→ **Information given**:
_ _ _ _ _ _ _
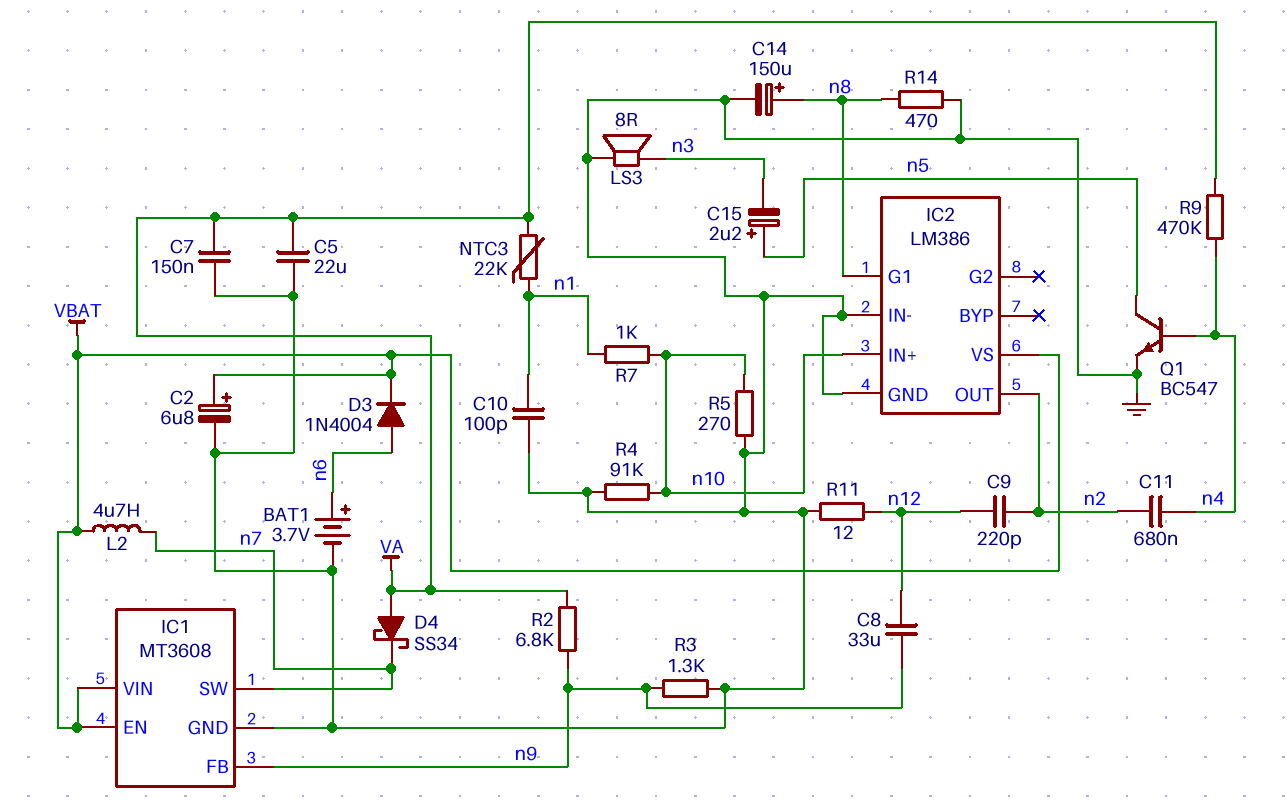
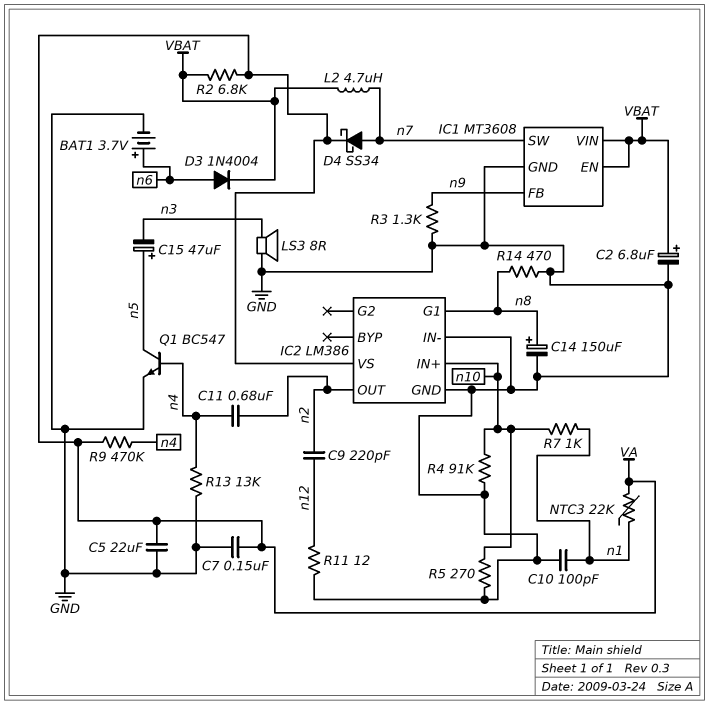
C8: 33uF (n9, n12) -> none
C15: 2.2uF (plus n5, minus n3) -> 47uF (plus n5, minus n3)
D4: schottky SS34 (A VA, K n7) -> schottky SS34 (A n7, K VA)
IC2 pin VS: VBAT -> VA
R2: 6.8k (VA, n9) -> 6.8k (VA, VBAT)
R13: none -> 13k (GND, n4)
_ _ _ _ _ _ _
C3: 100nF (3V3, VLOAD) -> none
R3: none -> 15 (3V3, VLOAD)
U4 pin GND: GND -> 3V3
_ _ _ _ _ _ _
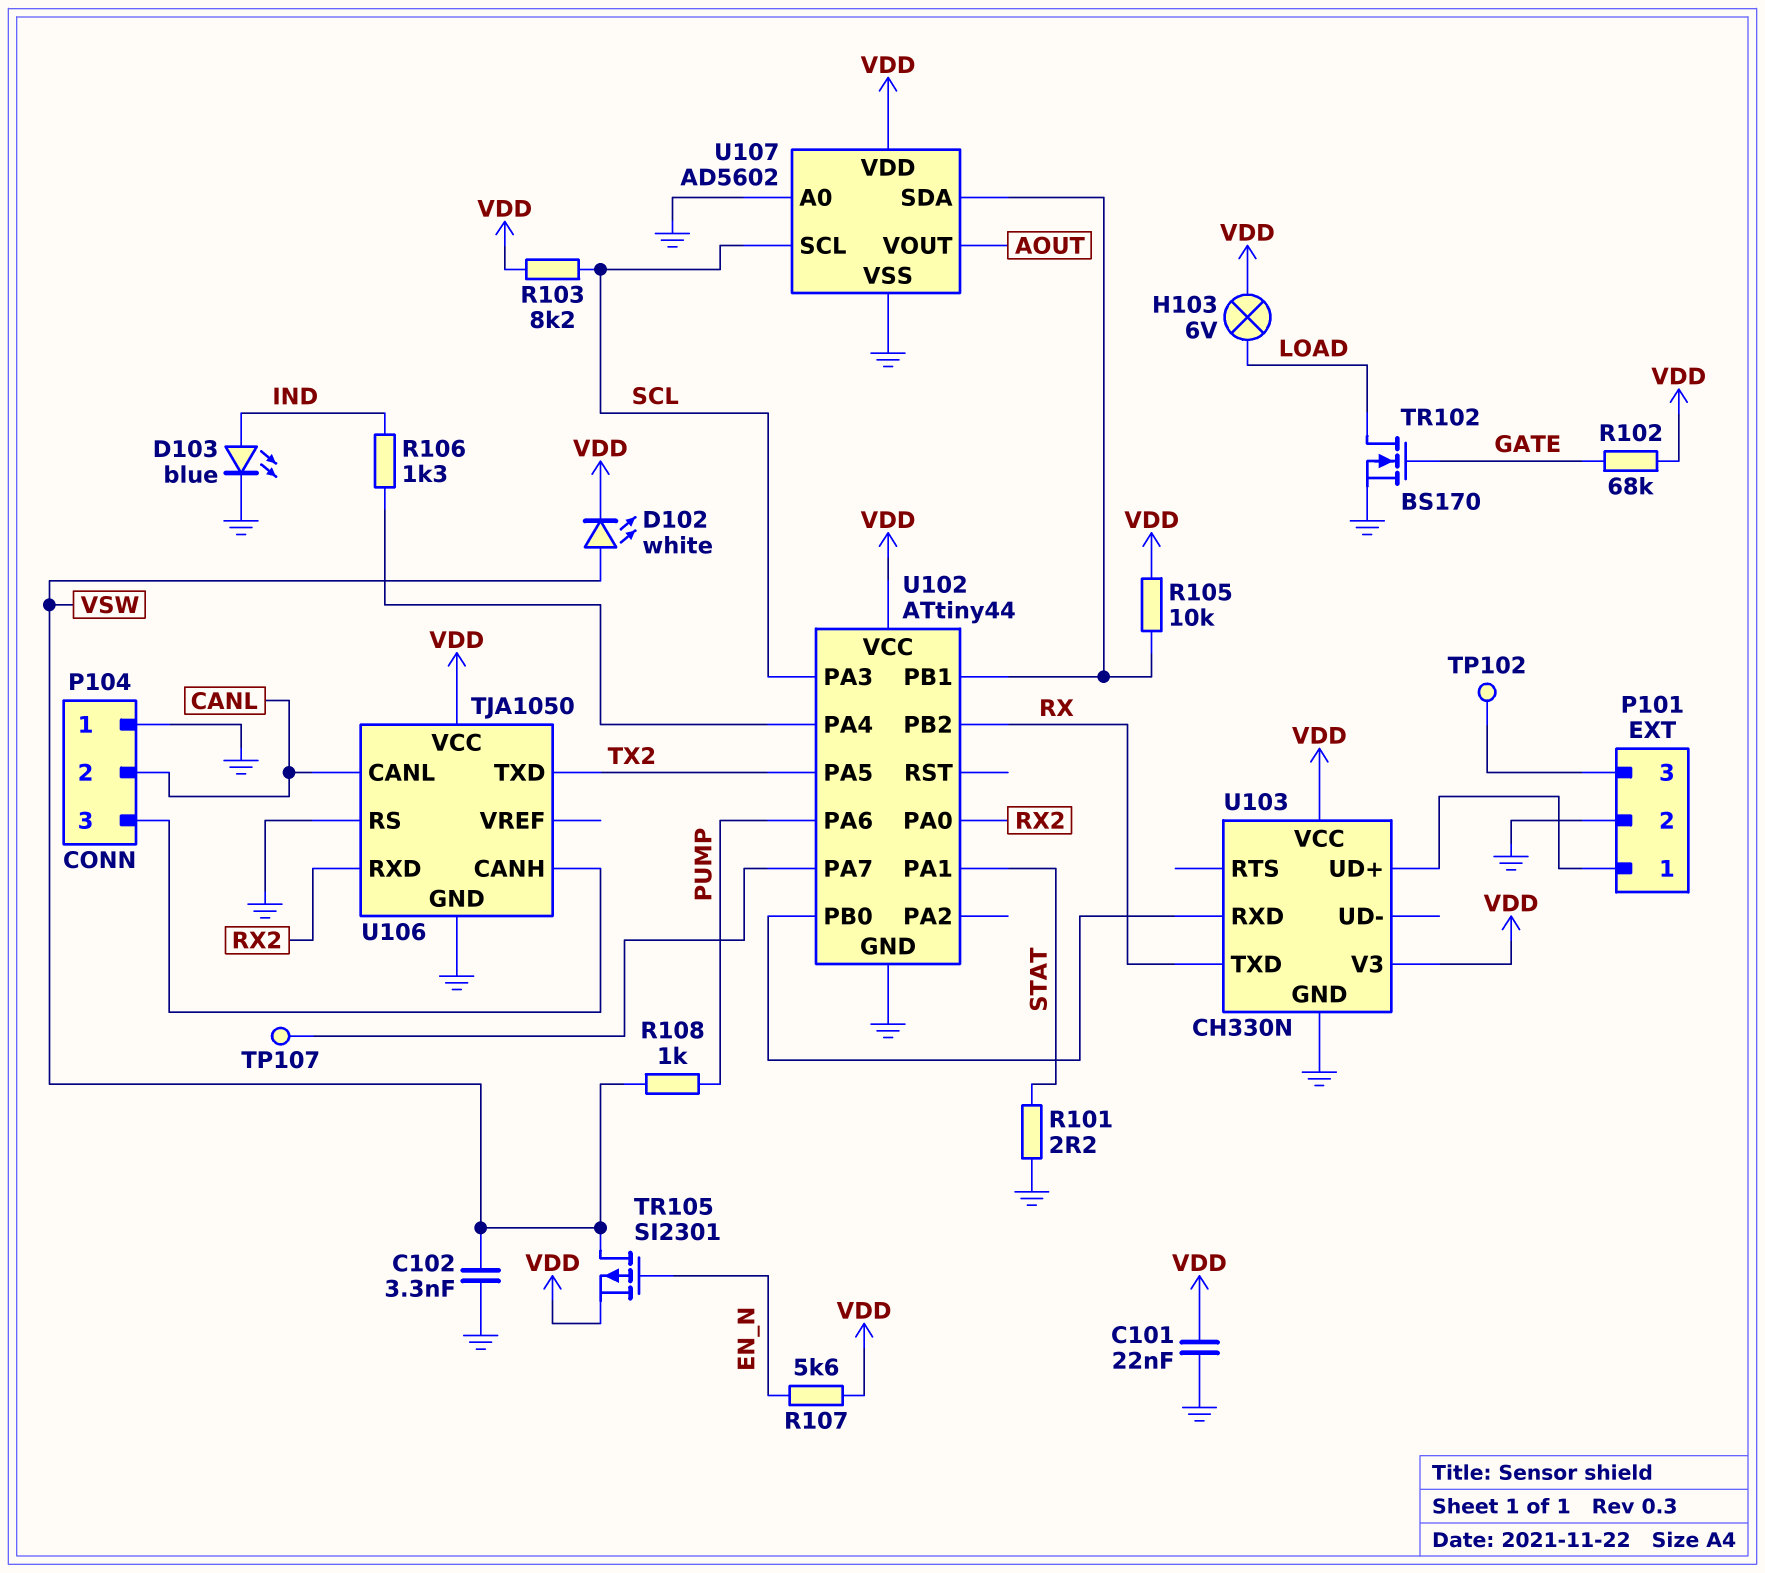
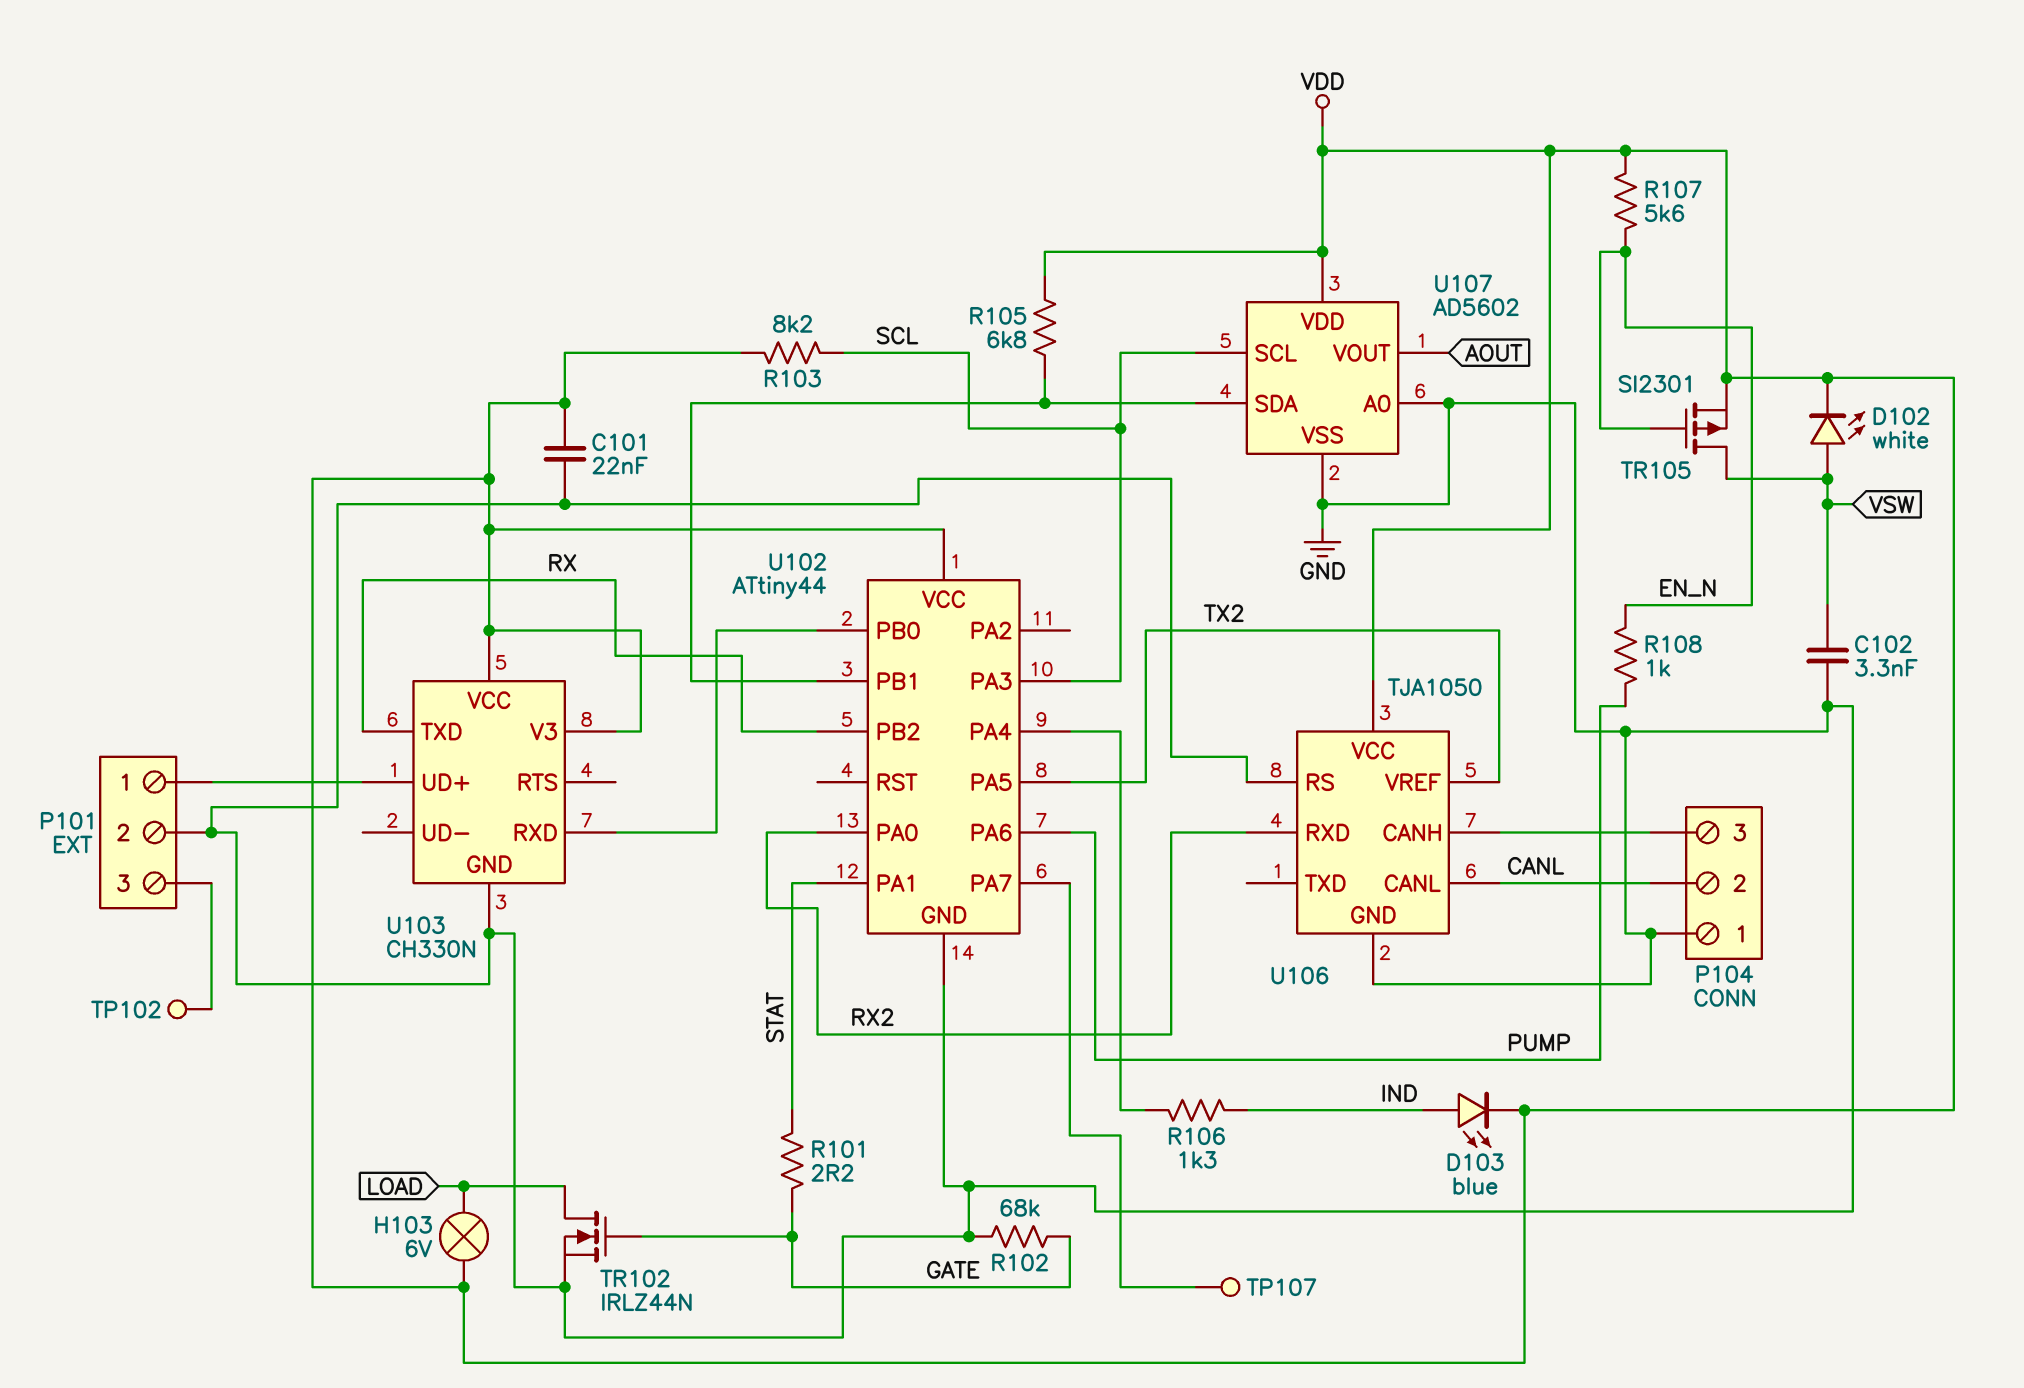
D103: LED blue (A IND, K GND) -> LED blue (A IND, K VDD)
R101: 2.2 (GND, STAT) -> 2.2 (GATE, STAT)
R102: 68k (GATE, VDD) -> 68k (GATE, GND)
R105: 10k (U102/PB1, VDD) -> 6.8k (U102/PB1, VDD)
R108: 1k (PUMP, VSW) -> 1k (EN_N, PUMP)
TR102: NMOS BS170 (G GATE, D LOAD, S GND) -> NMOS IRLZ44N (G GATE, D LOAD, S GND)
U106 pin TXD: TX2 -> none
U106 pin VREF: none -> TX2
_ _ _ _ _ _ _
Would you please copy, word for word, everything above from the line containing "D103: LED blue" down to the line containing "U106 pin VREF: none -> TX2", those two lines included?

→ **Exercise response**:
D103: LED blue (A IND, K GND) -> LED blue (A IND, K VDD)
R101: 2.2 (GND, STAT) -> 2.2 (GATE, STAT)
R102: 68k (GATE, VDD) -> 68k (GATE, GND)
R105: 10k (U102/PB1, VDD) -> 6.8k (U102/PB1, VDD)
R108: 1k (PUMP, VSW) -> 1k (EN_N, PUMP)
TR102: NMOS BS170 (G GATE, D LOAD, S GND) -> NMOS IRLZ44N (G GATE, D LOAD, S GND)
U106 pin TXD: TX2 -> none
U106 pin VREF: none -> TX2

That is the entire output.